EXERCISE REQUIREMENTS:
Below are the entries; count the lines in them that contain the word "RADIO" and give only the number.
----------
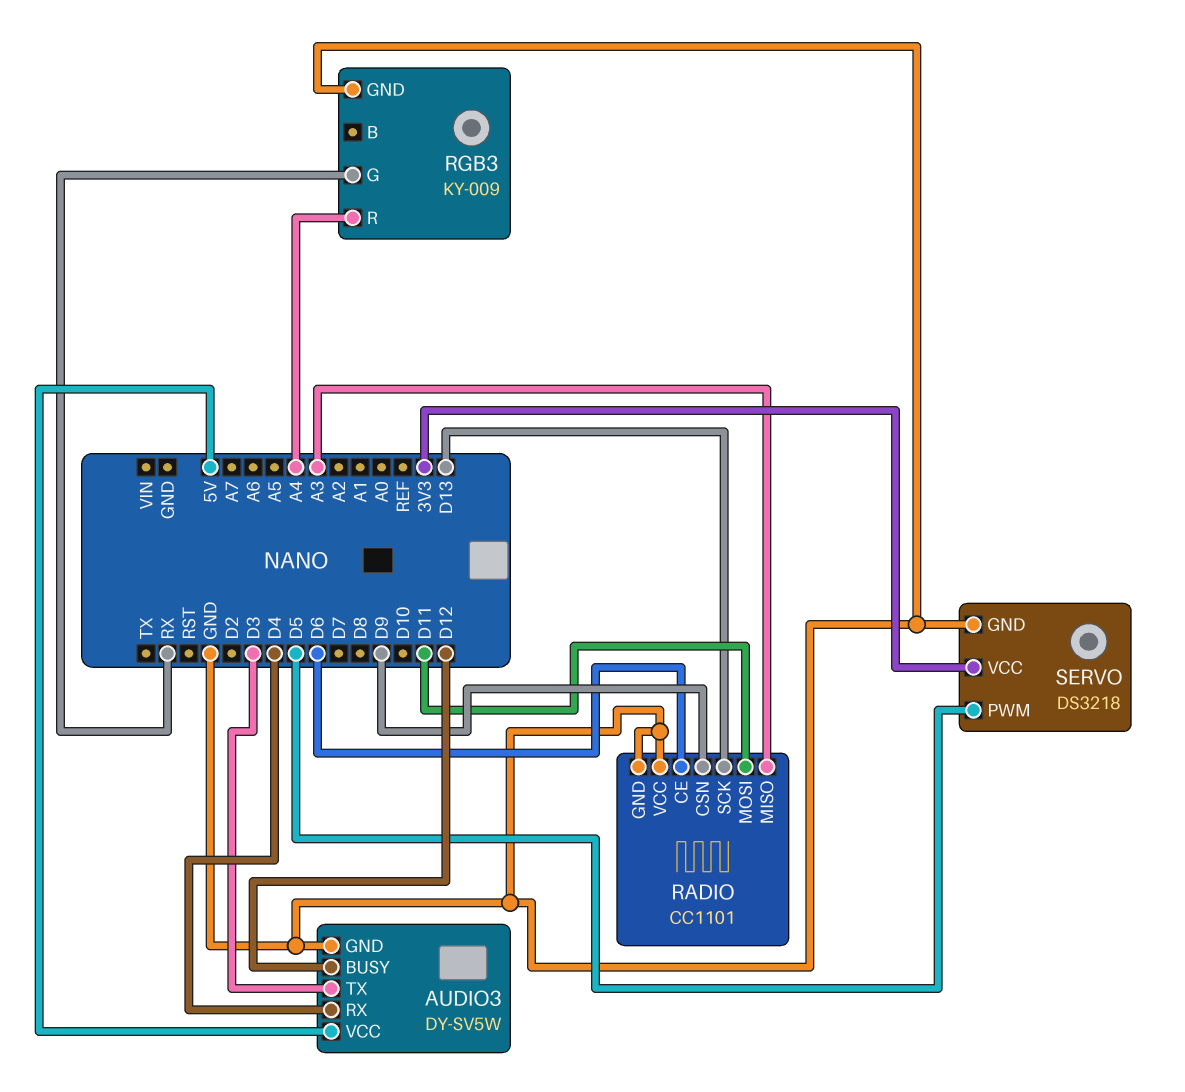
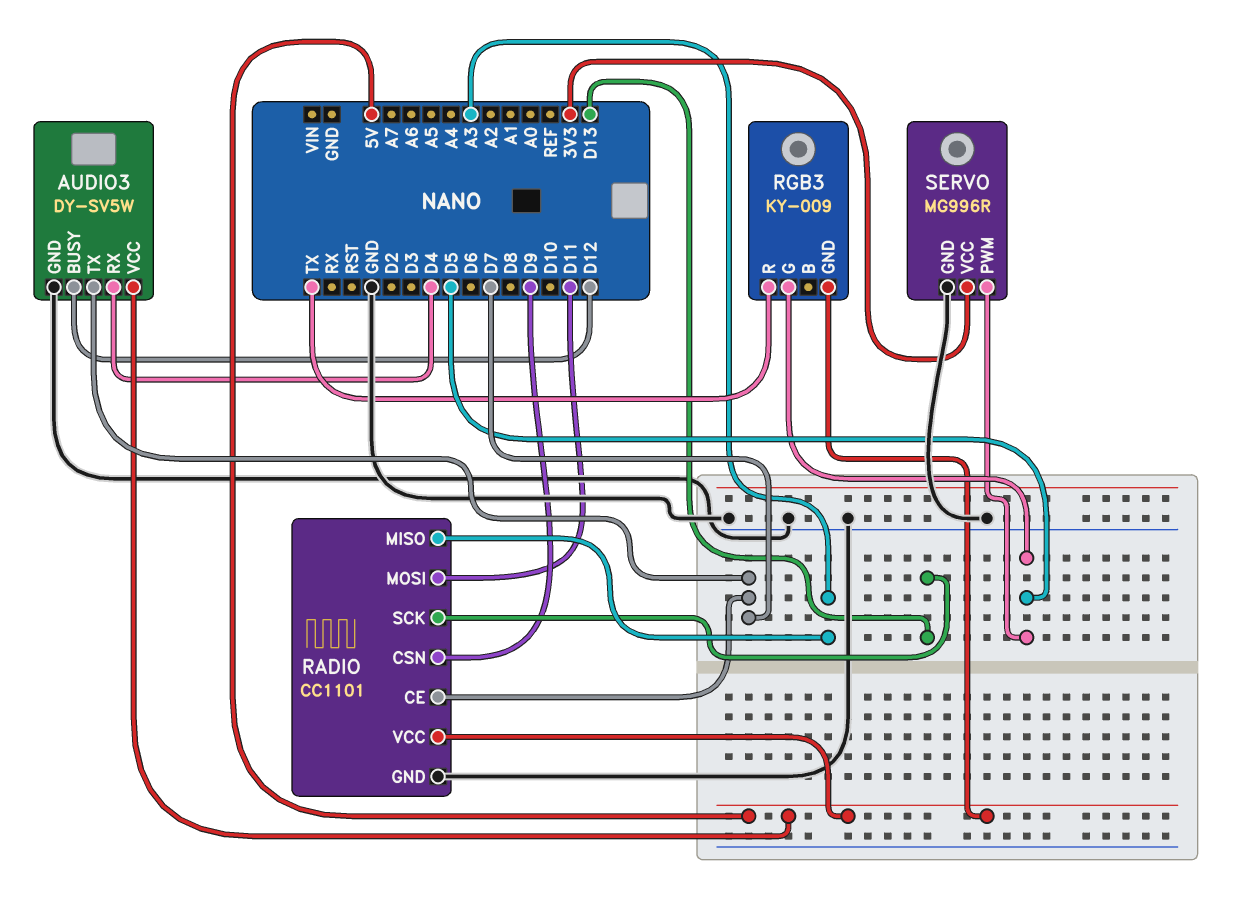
AUDIO3 pin TX: D3 -> D7
RADIO pin CE: D6 -> D7
RADIO pin VCC: GND -> 5V
RGB3 pin G: RX -> D5
RGB3 pin GND: GND -> 5V
RGB3 pin R: A4 -> TX
SERVO: DS3218 -> MG996R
----------
SOLUTION TO THE EXERCISE:
2